→ YOUR OBJECTIVE
When the word "camera" shows up in a line of the data below, copy that whole line.

GIVEN DATA section start

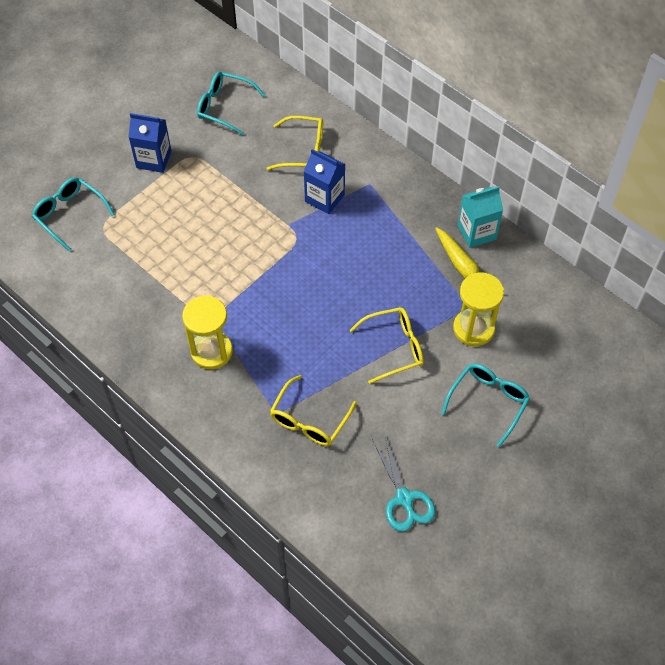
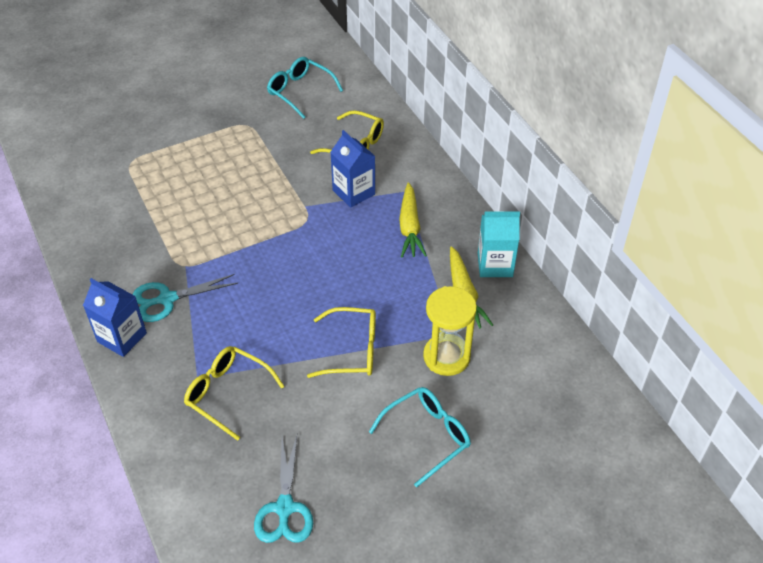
camera: 20 degrees right, 10 degrees down
(70, 215) = (107, 144): turquoise glasses -> none
(154, 159) = (210, 118): blue carton -> blue carton (122, 337)
(211, 351) = (167, 299): yellow hourglass -> turquoise scissors
(309, 419) = (228, 394): yellow glasses -> yellow glasses turned 75 degrees clockwise
(389, 218) = (409, 227): none -> yellow carrot

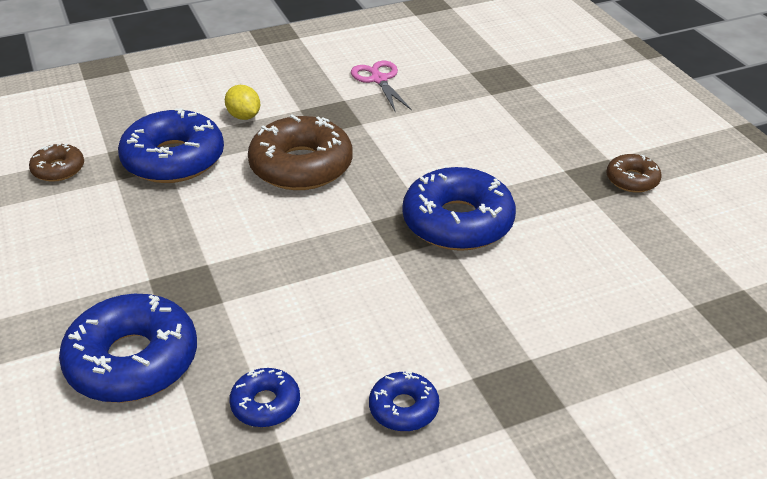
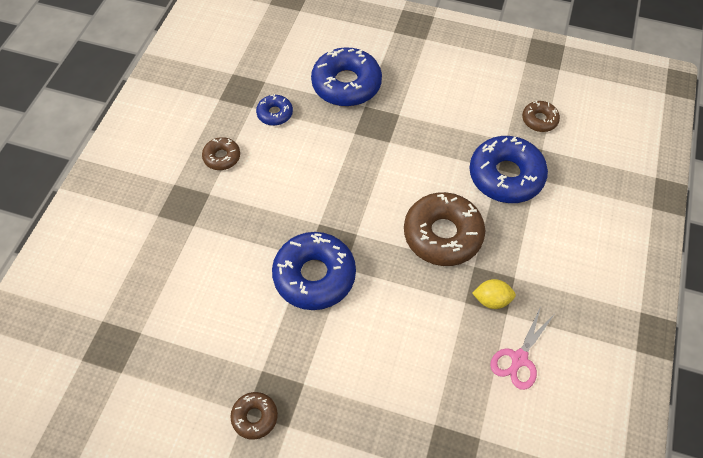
camera: 130 degrees right, 20 degrees up
(244, 116) = (530, 239): yellow lemon -> yellow lemon (491, 300)
(379, 79) = (519, 359): pink scissors -> pink scissors turned 105 degrees clockwise
(403, 408) = (222, 157): blue donut -> brown donut

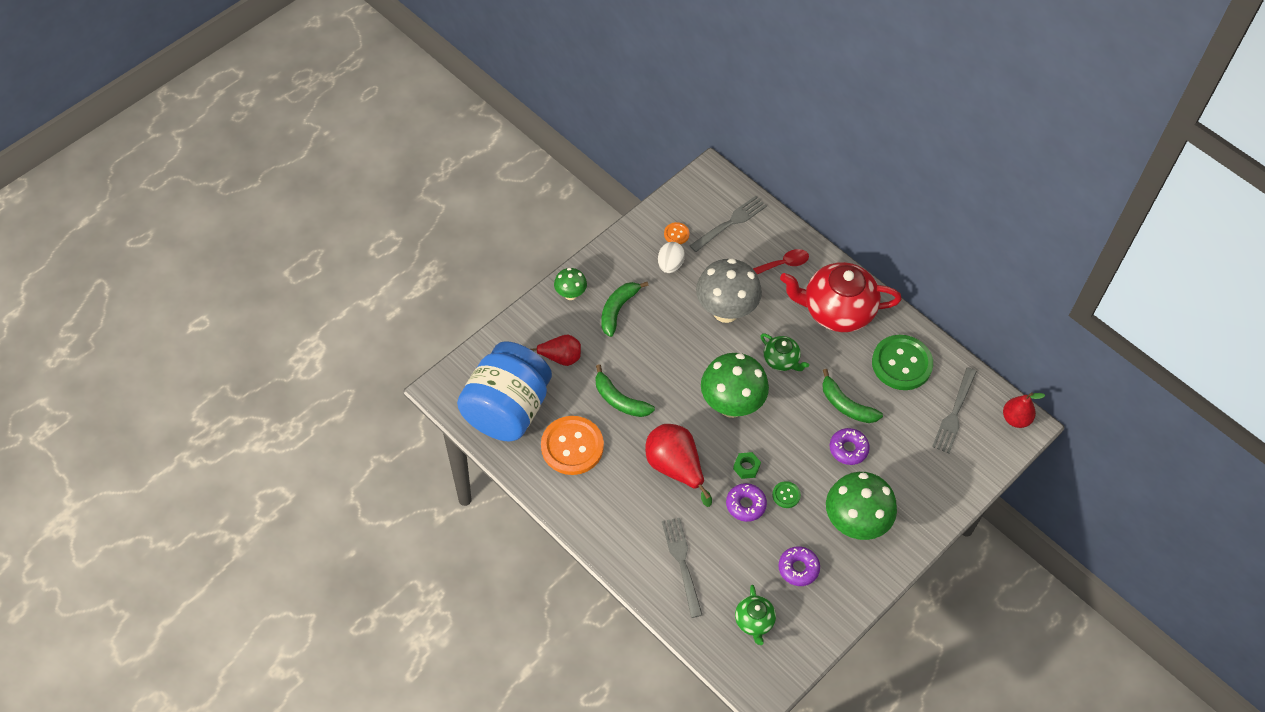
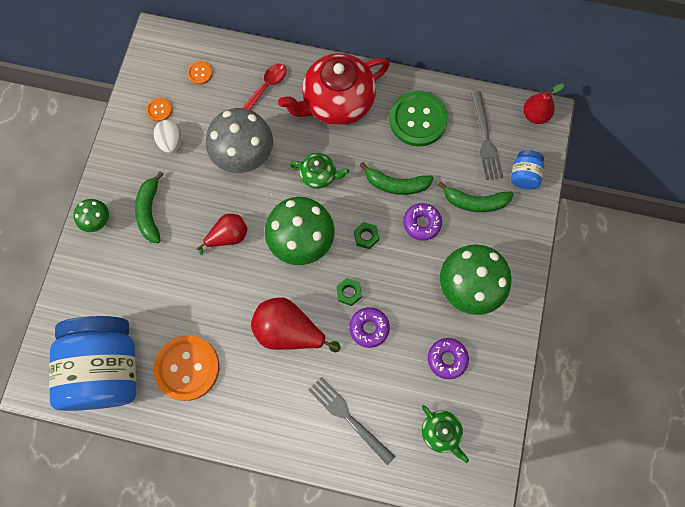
camera: 30 degrees left, 15 degrees up
(560, 358) = (125, 289): red pear -> red pear (228, 236)
(619, 400) = (203, 297): green banana -> green banana (475, 202)
(730, 223) = (200, 73): grey fork -> orange button
(786, 495) = (397, 297): green button -> none
(791, 432) = (366, 237): none -> green nut
(970, 463) = (524, 176): none -> blue jar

GIVEN DATA section end

→ RESPONSE
camera: 20 degrees right, 10 degrees down
camera: 130 degrees right, 20 degrees up
camera: 30 degrees left, 15 degrees up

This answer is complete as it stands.